* _Aim of the task_:
Drop the pictures; give again exactly the lines from the one holding "GAS pin DO: D2 -> A0" through the end of the data.

* _Dataset excerpts_:
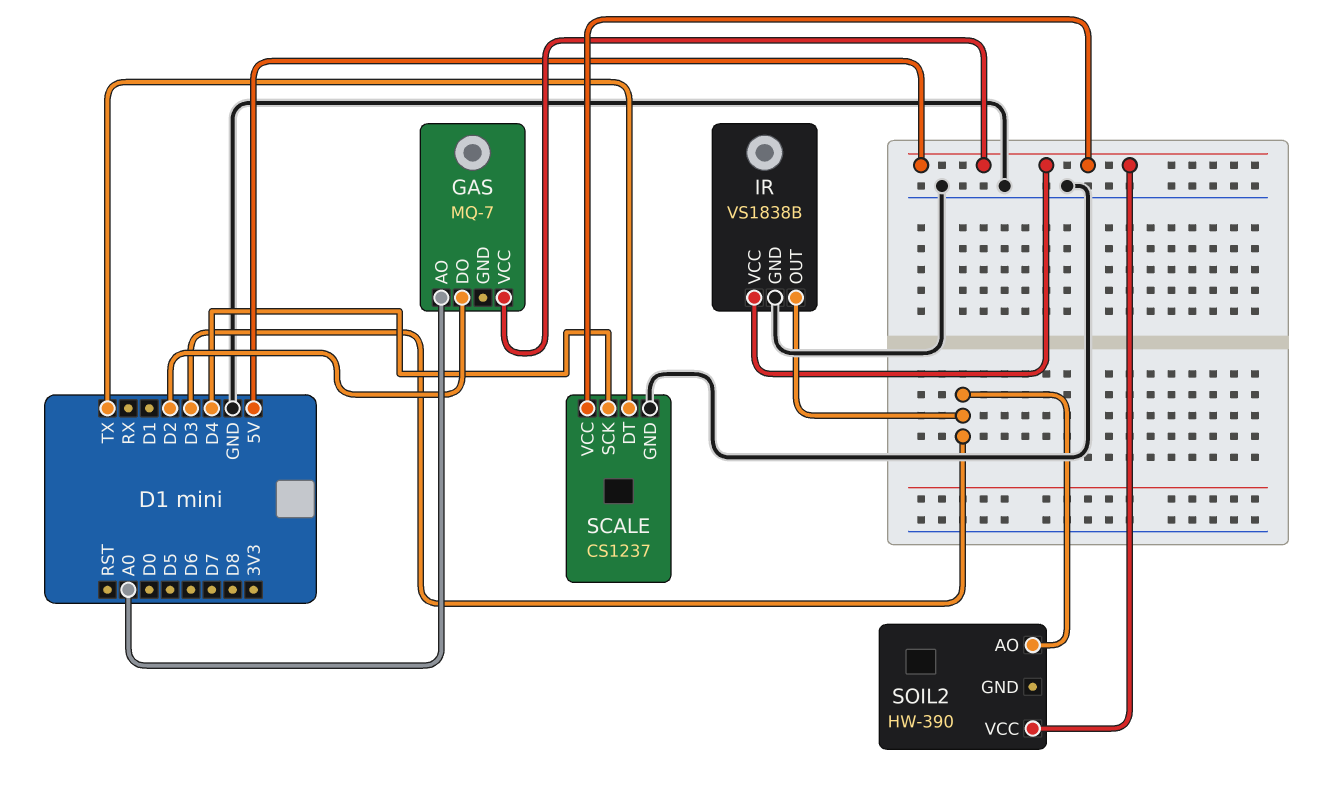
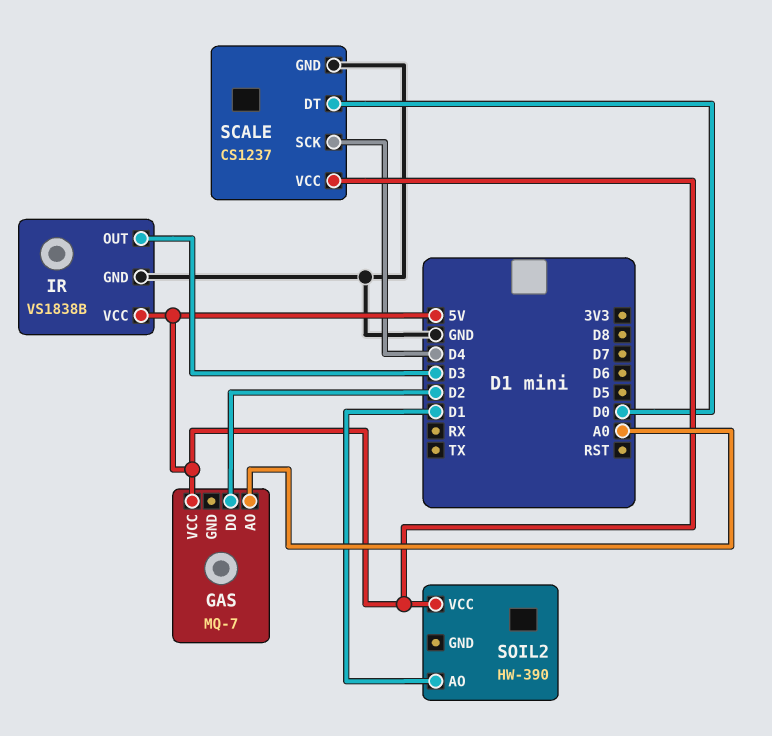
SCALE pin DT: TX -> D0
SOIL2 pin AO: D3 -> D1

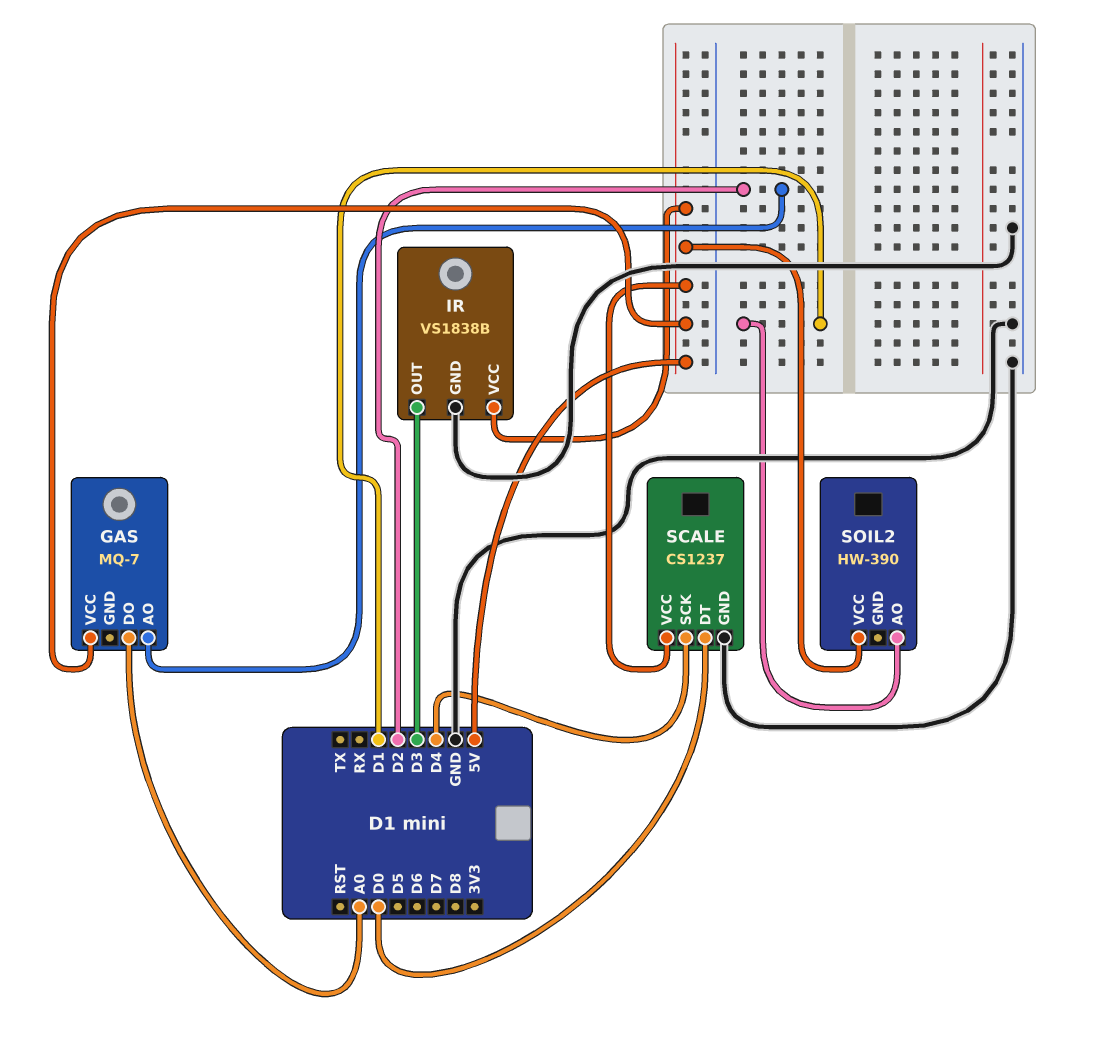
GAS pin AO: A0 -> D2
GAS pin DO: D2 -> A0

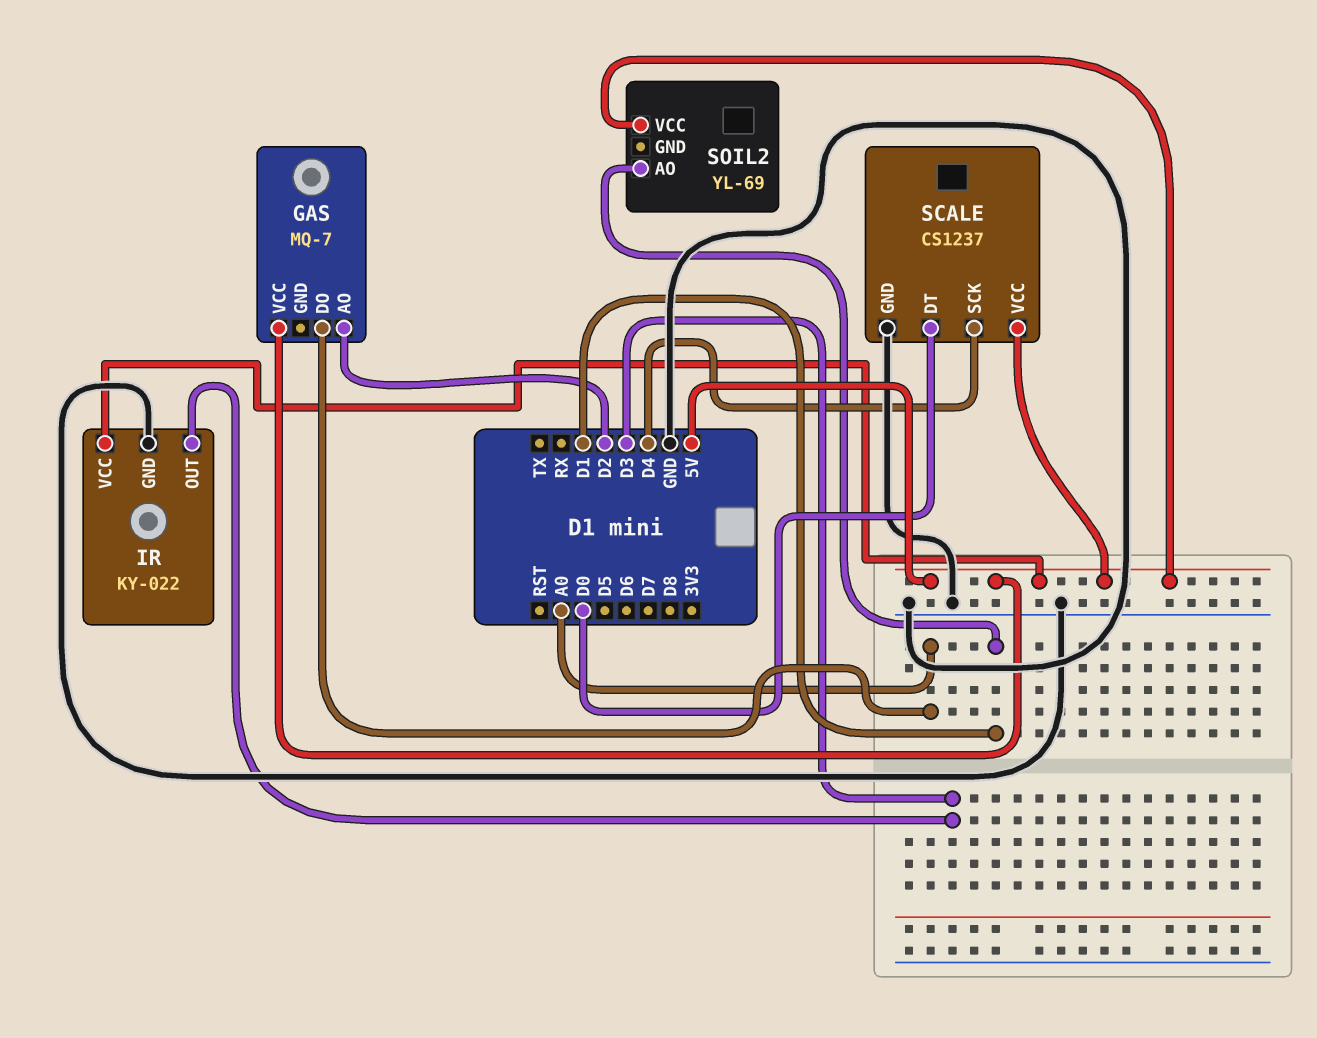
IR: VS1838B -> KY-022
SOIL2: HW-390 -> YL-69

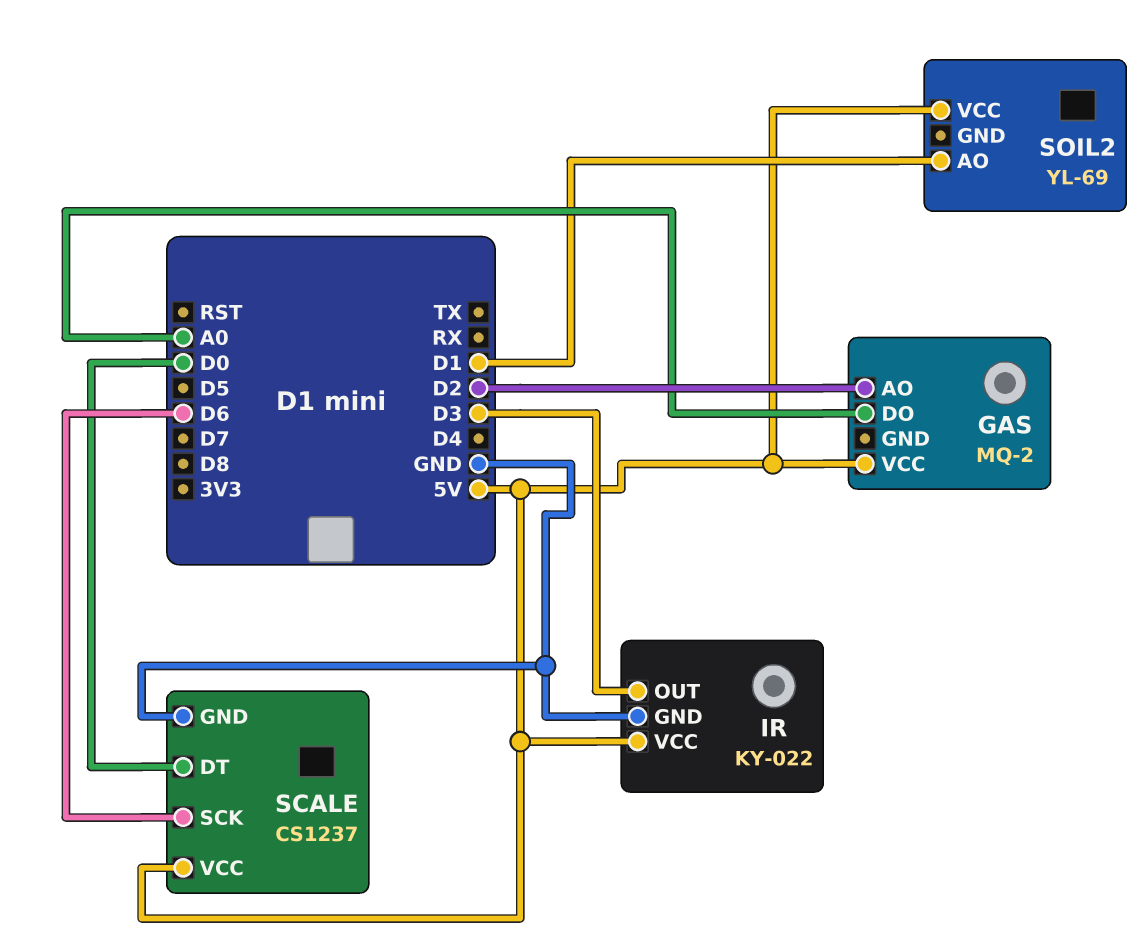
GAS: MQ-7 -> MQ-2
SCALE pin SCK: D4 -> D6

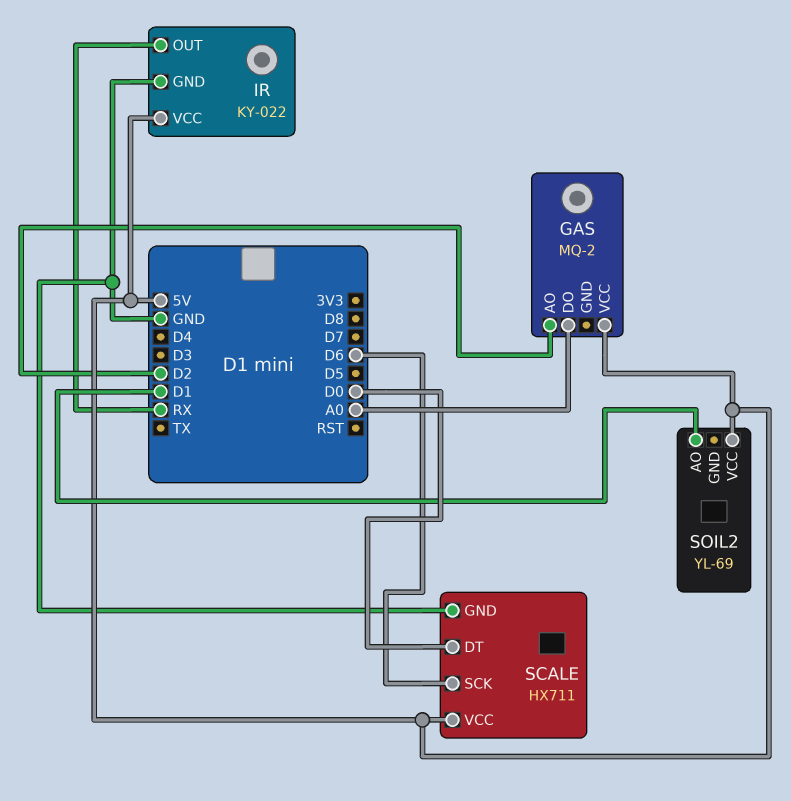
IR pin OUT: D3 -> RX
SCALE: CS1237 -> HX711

* _Output for this exercise_:
GAS pin DO: D2 -> A0

IR: VS1838B -> KY-022
SOIL2: HW-390 -> YL-69

GAS: MQ-7 -> MQ-2
SCALE pin SCK: D4 -> D6

IR pin OUT: D3 -> RX
SCALE: CS1237 -> HX711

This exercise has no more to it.